AIM OF THE TASK = Wherever "tile" turns up in the entries, copy out the line that holds it.
== INPUT FOR THIS TASK
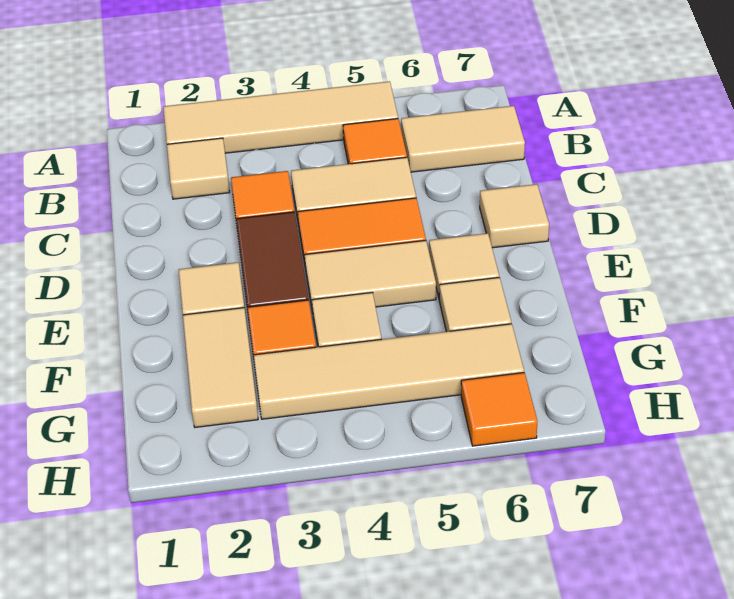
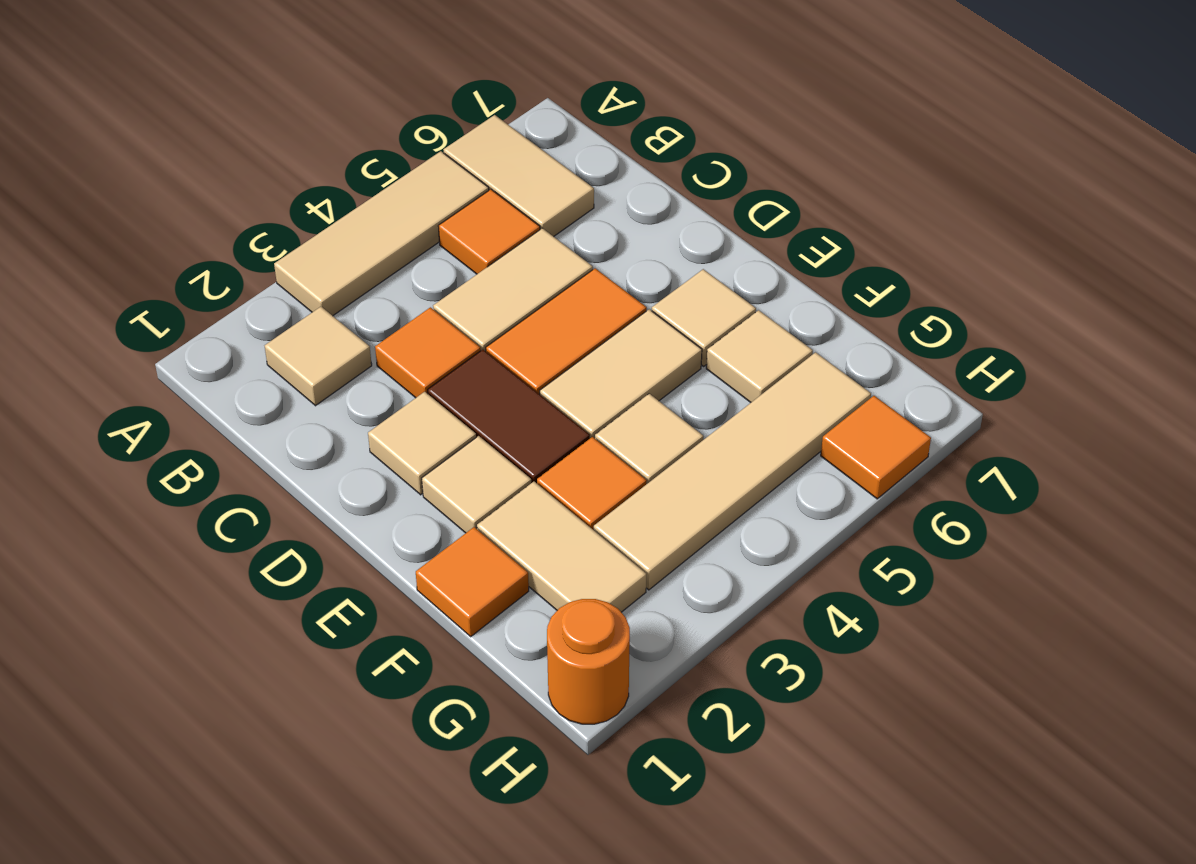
tan 1x4 tile [163,81,398,153] -> tan 1x3 tile [274,151,489,316]
tan 1x2 tile [401,106,525,172] -> tan 1x2 tile turned to [444,115,594,237]
tan 1x1 tile [480,184,549,248] -> tan 1x1 tile moved to [368,392,476,495]
none -> orange 1x1 tile [416,527,529,637]
none -> orange 1x1 round brick [547,599,630,724]

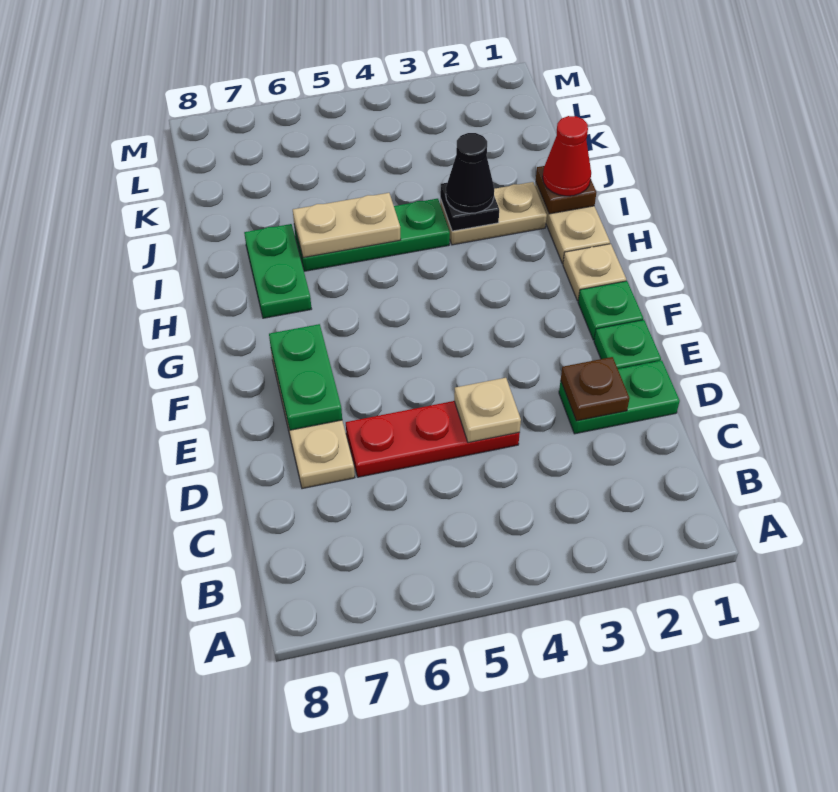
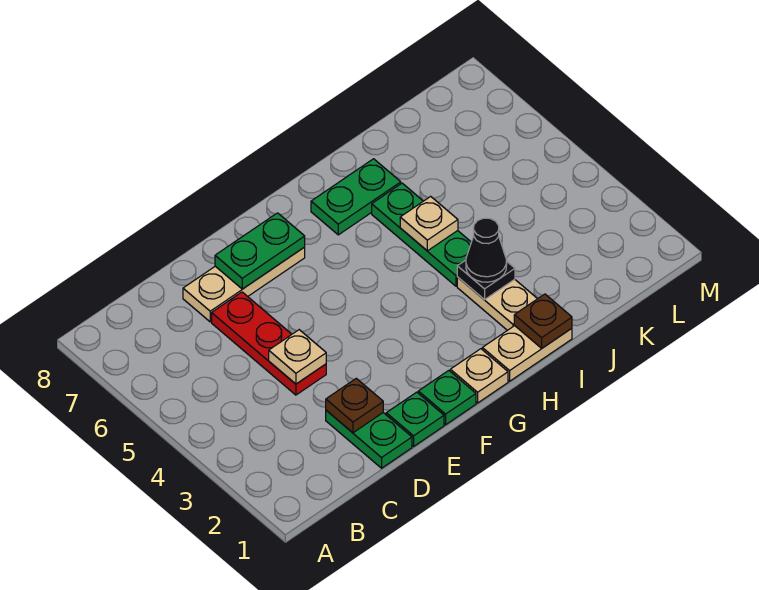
red 1x1 cone [543,116,591,196] -> none
tan 1x2 plate [293,193,401,258] -> tan 1x1 plate [400,196,458,251]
====
ANSWER TO THIS PROBLEM =
tan 1x4 tile [163,81,398,153] -> tan 1x3 tile [274,151,489,316]
tan 1x2 tile [401,106,525,172] -> tan 1x2 tile turned to [444,115,594,237]
tan 1x1 tile [480,184,549,248] -> tan 1x1 tile moved to [368,392,476,495]
none -> orange 1x1 tile [416,527,529,637]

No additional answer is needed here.